[What you have to do]: Count the lines below that contain the string "autoBeamOff", treating uppercase and lowercase letters as different, and give only the number.

[Extracted entries]:

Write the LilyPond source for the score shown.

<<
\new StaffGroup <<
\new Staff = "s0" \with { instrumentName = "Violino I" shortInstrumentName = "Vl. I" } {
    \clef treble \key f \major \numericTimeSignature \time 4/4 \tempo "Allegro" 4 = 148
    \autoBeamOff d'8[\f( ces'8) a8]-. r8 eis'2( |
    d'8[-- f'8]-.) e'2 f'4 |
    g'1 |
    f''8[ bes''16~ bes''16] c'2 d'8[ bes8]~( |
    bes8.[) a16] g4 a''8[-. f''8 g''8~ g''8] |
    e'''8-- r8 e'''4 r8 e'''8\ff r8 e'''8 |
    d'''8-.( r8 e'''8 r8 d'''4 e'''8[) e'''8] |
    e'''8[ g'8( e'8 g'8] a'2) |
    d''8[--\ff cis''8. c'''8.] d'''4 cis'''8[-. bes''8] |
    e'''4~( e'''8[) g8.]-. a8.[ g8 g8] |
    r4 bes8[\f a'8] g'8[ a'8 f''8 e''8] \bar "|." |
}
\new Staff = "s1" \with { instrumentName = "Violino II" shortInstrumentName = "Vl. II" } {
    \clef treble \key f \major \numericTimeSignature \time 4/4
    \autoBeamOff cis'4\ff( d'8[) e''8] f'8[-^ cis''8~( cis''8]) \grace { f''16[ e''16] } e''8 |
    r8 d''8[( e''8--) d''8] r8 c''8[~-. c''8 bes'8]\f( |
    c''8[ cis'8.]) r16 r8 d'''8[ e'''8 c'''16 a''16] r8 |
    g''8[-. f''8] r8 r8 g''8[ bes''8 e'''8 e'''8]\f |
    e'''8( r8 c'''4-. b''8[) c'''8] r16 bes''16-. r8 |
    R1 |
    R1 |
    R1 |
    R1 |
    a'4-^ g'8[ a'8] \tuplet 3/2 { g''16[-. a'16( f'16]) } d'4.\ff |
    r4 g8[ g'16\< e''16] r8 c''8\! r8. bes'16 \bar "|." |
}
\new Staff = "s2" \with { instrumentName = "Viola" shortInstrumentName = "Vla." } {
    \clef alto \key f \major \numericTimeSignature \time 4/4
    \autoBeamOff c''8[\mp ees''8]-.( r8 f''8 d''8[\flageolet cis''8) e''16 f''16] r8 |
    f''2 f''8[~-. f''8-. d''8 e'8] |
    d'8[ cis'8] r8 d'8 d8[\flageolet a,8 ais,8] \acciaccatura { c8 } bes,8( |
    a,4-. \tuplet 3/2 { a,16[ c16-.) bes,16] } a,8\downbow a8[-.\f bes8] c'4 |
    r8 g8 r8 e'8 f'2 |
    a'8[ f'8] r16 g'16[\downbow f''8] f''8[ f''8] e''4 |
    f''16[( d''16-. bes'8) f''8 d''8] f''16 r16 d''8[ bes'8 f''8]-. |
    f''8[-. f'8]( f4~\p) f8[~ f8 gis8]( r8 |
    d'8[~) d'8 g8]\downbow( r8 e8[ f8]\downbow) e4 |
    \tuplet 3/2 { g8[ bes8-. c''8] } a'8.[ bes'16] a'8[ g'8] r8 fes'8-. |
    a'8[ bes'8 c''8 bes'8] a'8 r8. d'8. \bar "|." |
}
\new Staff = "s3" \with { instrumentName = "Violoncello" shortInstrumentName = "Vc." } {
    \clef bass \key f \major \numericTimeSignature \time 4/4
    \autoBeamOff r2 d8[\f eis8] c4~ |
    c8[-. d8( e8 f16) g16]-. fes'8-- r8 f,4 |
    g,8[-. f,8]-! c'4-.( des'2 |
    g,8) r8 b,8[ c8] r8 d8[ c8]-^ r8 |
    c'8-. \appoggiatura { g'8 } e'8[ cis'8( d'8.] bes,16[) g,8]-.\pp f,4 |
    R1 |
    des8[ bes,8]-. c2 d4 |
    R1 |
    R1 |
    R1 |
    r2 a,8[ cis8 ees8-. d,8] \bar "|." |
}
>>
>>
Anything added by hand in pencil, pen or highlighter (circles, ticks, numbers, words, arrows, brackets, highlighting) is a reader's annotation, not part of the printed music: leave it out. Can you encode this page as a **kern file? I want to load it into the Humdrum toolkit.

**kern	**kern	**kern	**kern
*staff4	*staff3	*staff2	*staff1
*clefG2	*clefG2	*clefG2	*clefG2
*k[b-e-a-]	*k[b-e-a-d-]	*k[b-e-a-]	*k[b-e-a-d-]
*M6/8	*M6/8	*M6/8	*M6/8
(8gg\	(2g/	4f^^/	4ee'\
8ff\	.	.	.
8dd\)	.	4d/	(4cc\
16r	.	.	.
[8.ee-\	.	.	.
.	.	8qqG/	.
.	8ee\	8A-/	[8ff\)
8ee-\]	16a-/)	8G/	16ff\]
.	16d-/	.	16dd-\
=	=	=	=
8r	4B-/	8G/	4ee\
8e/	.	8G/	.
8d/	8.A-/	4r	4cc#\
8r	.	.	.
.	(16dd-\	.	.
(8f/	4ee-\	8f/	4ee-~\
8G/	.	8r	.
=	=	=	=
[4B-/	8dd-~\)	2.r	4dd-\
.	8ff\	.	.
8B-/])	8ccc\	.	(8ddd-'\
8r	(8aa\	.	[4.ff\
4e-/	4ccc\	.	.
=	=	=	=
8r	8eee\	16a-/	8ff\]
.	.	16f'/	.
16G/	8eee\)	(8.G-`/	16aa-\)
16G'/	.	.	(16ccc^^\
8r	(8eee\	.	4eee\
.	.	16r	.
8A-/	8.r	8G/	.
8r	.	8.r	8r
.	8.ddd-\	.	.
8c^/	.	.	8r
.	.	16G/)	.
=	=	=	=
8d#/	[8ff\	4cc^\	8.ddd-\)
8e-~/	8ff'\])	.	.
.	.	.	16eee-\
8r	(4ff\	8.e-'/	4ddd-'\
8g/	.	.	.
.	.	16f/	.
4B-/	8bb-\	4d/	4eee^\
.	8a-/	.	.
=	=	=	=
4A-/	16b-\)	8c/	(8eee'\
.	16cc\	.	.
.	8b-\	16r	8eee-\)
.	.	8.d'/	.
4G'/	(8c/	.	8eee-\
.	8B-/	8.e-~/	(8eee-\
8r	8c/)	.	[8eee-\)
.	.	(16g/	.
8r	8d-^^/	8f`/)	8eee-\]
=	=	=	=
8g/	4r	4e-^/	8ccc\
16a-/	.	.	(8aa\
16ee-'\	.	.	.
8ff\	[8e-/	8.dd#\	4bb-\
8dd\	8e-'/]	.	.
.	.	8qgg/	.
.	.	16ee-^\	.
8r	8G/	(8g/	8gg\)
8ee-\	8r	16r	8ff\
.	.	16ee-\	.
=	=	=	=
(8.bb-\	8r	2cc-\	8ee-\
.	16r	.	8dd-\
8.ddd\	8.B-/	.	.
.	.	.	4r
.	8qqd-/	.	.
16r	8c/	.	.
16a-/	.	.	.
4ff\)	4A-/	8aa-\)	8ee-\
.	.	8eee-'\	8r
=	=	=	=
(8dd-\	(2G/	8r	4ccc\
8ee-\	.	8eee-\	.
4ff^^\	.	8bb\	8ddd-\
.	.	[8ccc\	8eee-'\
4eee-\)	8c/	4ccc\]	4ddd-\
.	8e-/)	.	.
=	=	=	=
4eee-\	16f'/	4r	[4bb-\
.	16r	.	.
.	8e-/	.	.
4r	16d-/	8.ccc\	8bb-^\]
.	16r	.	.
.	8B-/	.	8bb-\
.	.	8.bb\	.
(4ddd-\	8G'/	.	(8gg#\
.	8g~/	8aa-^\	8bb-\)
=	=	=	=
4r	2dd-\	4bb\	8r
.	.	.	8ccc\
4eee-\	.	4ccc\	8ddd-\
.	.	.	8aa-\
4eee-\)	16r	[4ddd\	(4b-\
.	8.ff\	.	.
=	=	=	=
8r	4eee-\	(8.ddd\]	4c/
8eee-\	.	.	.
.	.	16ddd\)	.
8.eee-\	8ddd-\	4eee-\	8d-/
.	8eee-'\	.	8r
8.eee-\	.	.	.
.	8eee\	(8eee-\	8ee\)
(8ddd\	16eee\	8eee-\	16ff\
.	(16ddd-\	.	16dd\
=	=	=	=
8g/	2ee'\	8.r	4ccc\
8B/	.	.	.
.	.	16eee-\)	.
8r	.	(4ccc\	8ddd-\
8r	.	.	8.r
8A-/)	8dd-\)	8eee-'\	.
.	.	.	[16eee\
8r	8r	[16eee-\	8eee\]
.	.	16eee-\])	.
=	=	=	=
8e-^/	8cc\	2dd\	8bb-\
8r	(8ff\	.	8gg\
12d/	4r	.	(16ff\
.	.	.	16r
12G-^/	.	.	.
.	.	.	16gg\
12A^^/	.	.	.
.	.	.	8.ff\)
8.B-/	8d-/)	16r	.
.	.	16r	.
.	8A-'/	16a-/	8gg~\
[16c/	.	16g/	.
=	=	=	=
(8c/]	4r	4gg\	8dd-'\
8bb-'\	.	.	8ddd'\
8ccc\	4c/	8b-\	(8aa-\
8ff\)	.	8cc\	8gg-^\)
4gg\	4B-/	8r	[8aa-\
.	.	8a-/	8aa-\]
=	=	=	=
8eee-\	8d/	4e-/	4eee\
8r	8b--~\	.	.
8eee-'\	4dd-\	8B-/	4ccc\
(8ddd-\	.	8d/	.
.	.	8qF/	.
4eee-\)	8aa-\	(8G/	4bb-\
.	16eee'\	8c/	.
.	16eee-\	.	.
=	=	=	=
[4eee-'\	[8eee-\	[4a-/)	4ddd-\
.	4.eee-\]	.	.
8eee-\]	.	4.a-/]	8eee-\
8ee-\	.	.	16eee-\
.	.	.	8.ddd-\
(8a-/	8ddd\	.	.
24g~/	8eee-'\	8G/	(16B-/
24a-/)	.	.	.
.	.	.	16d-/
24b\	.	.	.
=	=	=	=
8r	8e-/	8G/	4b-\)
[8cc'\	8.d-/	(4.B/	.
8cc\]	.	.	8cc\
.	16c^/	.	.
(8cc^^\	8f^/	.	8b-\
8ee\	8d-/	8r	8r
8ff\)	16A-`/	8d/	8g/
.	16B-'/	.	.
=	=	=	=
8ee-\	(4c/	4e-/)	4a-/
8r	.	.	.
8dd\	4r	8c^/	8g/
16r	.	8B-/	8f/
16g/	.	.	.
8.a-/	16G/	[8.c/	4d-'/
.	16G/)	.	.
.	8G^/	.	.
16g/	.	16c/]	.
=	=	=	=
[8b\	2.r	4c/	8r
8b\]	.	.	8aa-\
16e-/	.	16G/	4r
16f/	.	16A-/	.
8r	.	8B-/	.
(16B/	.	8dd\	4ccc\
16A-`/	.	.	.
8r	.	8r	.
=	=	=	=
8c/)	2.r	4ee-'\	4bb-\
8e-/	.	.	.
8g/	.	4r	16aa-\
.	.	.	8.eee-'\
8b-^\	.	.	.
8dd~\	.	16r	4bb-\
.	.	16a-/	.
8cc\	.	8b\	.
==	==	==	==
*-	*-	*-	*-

[Exercise output]: 4